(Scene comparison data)
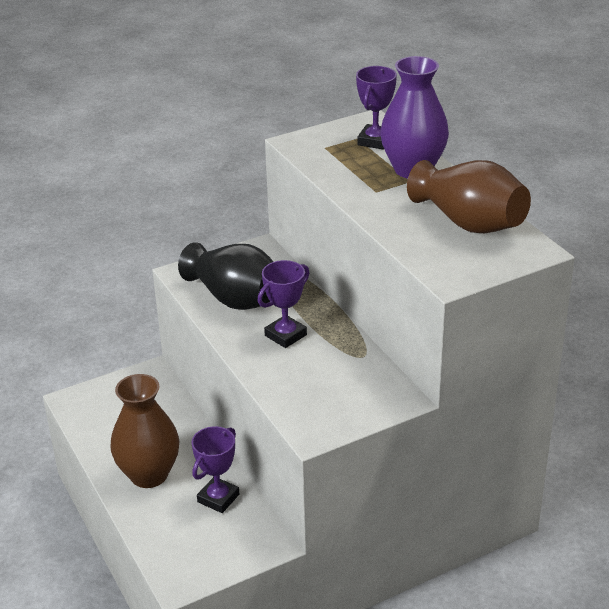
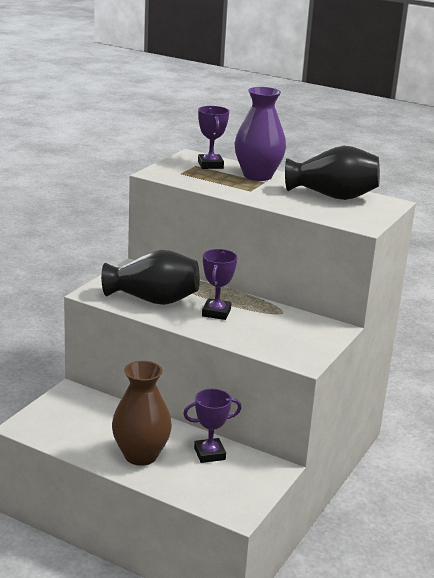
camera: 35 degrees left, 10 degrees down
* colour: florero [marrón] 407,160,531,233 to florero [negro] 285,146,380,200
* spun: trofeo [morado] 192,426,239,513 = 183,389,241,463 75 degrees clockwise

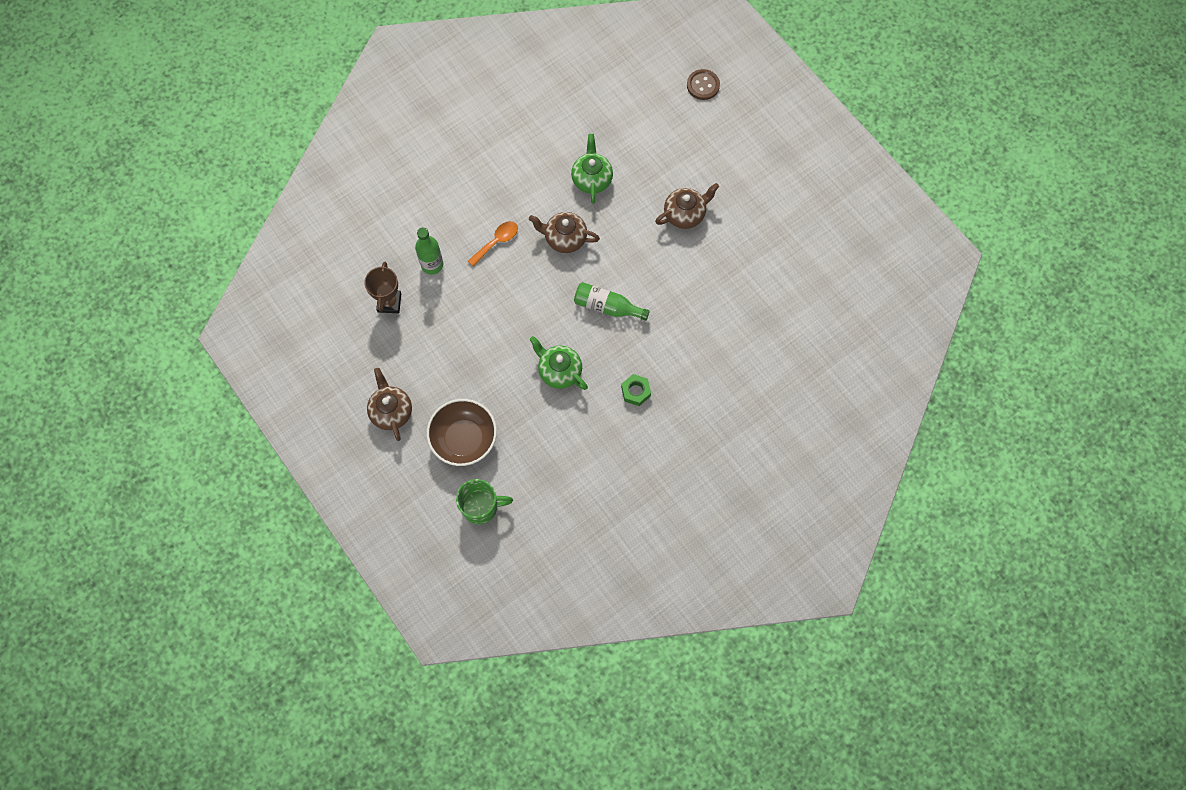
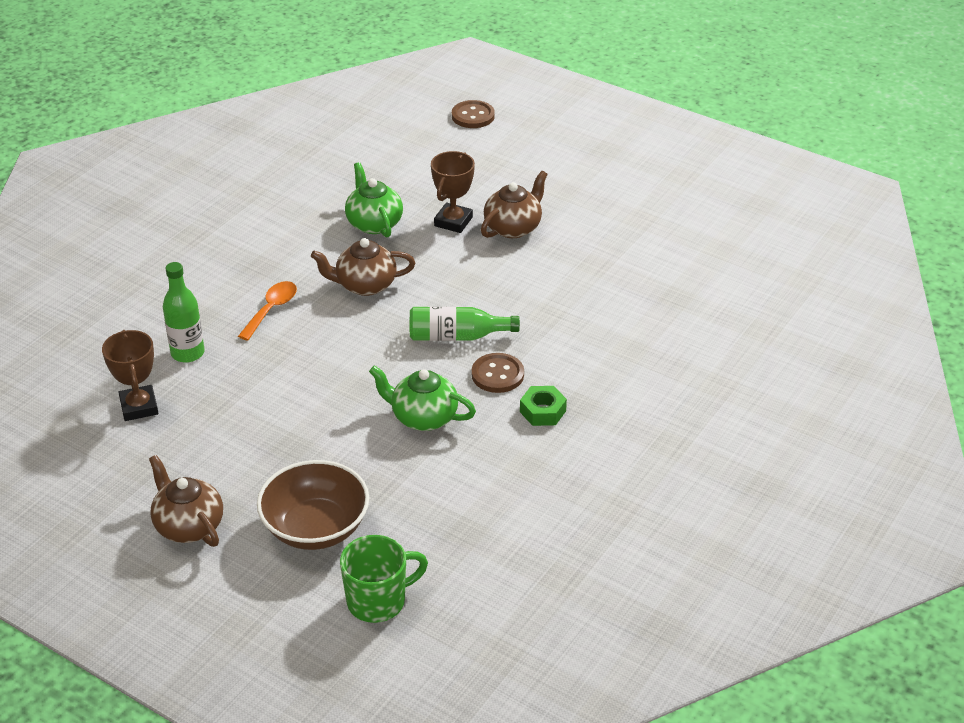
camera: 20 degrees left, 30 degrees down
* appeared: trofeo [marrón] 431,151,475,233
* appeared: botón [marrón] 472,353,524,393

→ Try it
Where does the string "trofeo" appear in the records above? Return every line that holds it.

→ Exercise output
* spun: trofeo [morado] 192,426,239,513 = 183,389,241,463 75 degrees clockwise
* appeared: trofeo [marrón] 431,151,475,233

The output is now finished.